# EXERCISE AIM
All that is needed is the line containing "(972, 522) = (731, 213): purple" together with each line after it, transcribed exactly to the end of the records.

******

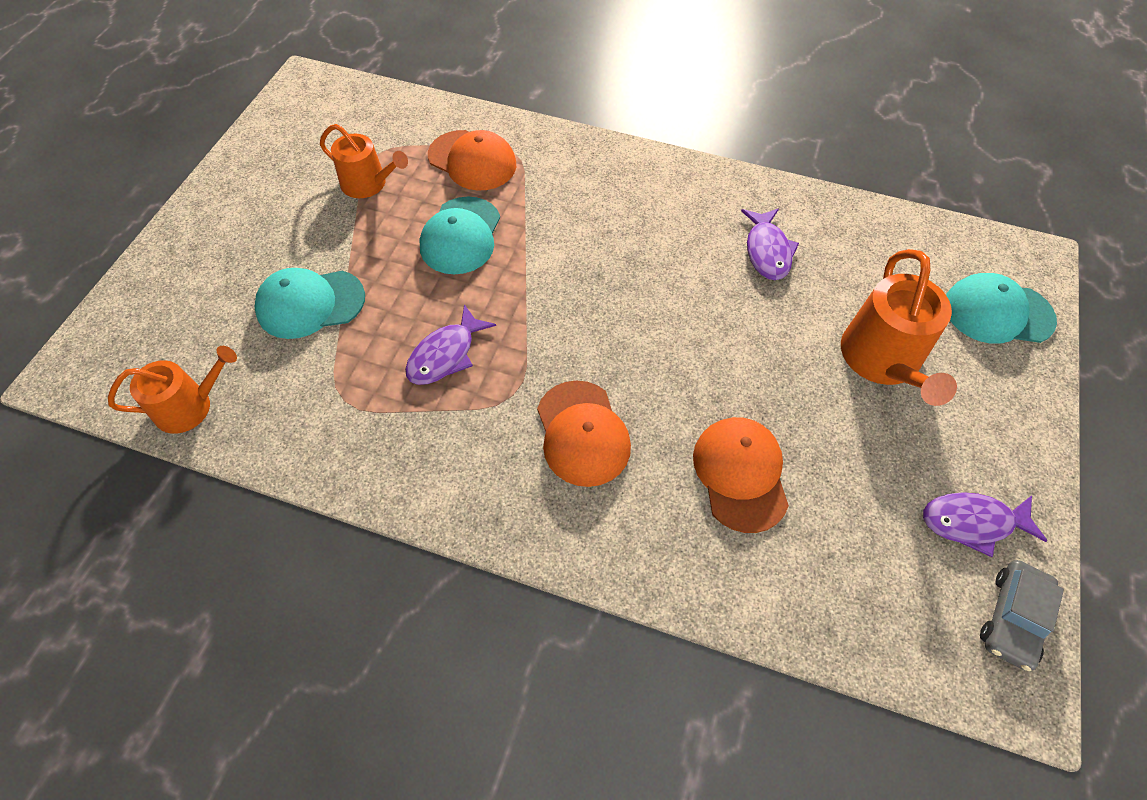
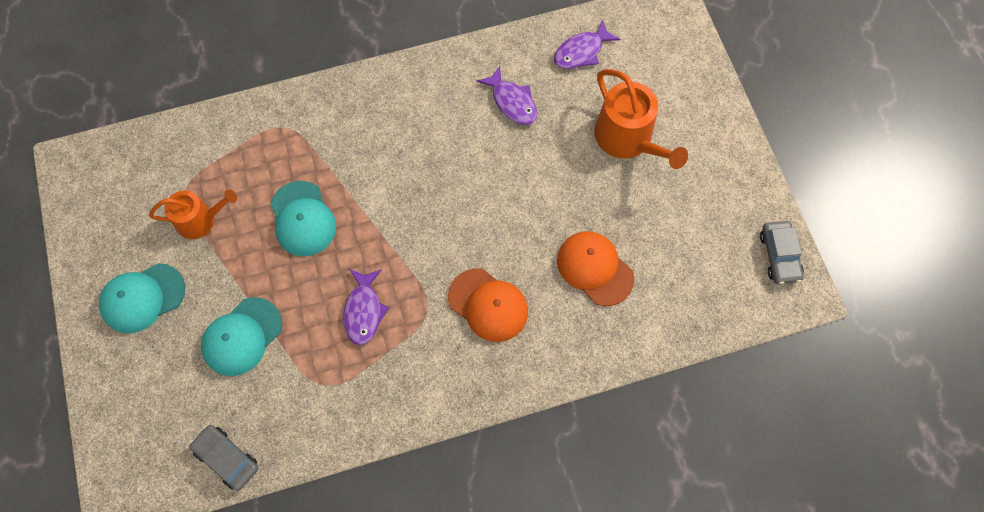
camera: 35 degrees left, 10 degrees up
(190, 406) = (227, 458): orange watering can -> grey car
(472, 160) = (261, 153): orange cap -> none
(972, 522) = (731, 213): purple fish -> purple fish (581, 52)
(997, 312) = (673, 61): turquoise cap -> turquoise cap (142, 298)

******

# SOLUTION TO THIS PROBLEM
(972, 522) = (731, 213): purple fish -> purple fish (581, 52)
(997, 312) = (673, 61): turquoise cap -> turquoise cap (142, 298)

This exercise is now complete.